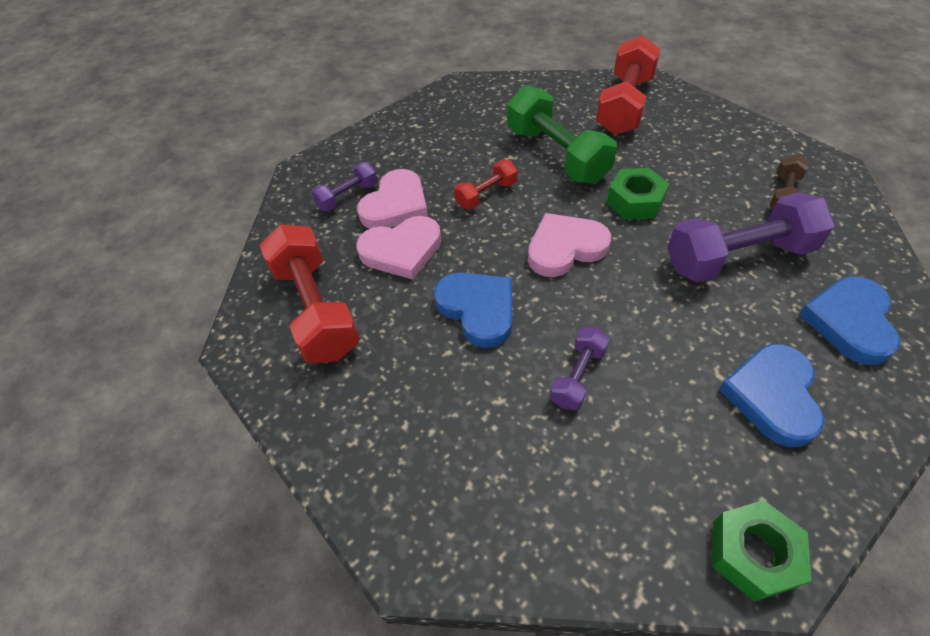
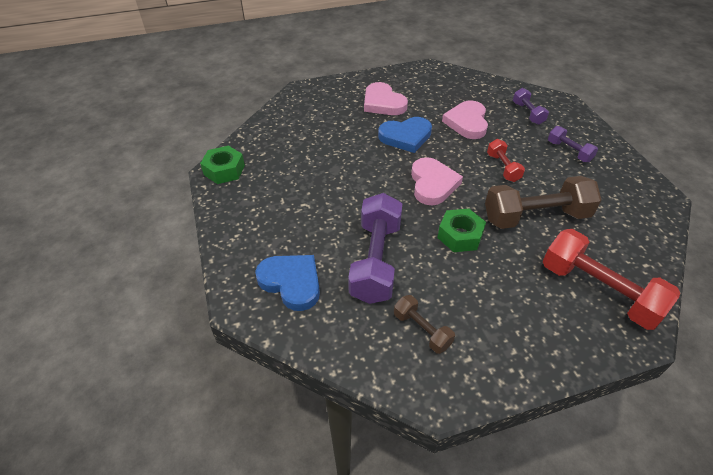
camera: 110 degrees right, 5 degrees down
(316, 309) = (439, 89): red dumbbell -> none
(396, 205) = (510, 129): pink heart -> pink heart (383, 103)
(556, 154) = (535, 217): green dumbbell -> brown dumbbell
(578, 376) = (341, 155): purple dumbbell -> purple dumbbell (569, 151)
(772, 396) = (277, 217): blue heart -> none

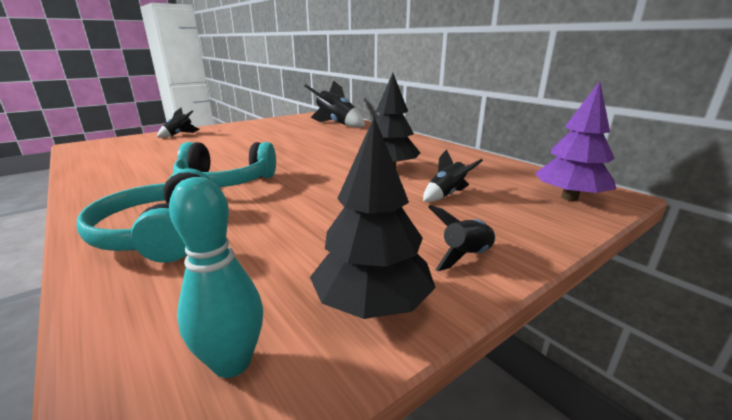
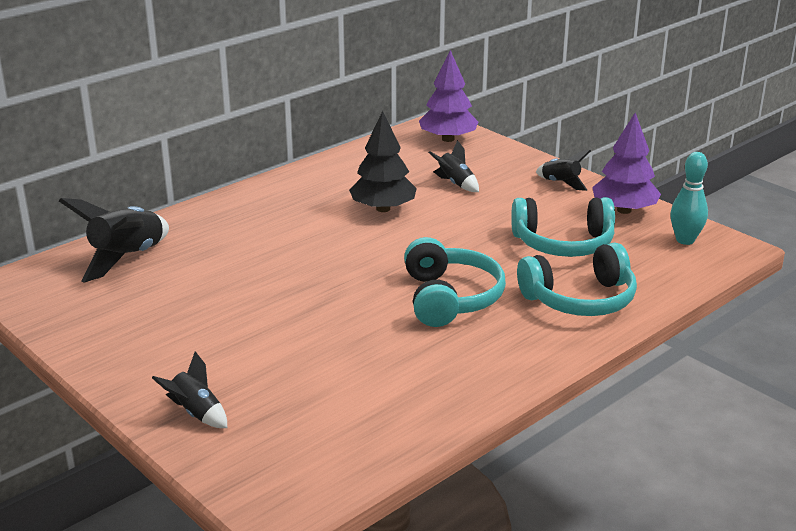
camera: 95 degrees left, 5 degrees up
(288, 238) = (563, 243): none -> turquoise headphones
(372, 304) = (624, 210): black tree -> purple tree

════

● Problem to work on:
The answer is the run of lines that starts at the one containing "(288, 238) = (563, 243): none" and ends at the last line of the material, reproduced exactly.

● Answer box:
(288, 238) = (563, 243): none -> turquoise headphones
(372, 304) = (624, 210): black tree -> purple tree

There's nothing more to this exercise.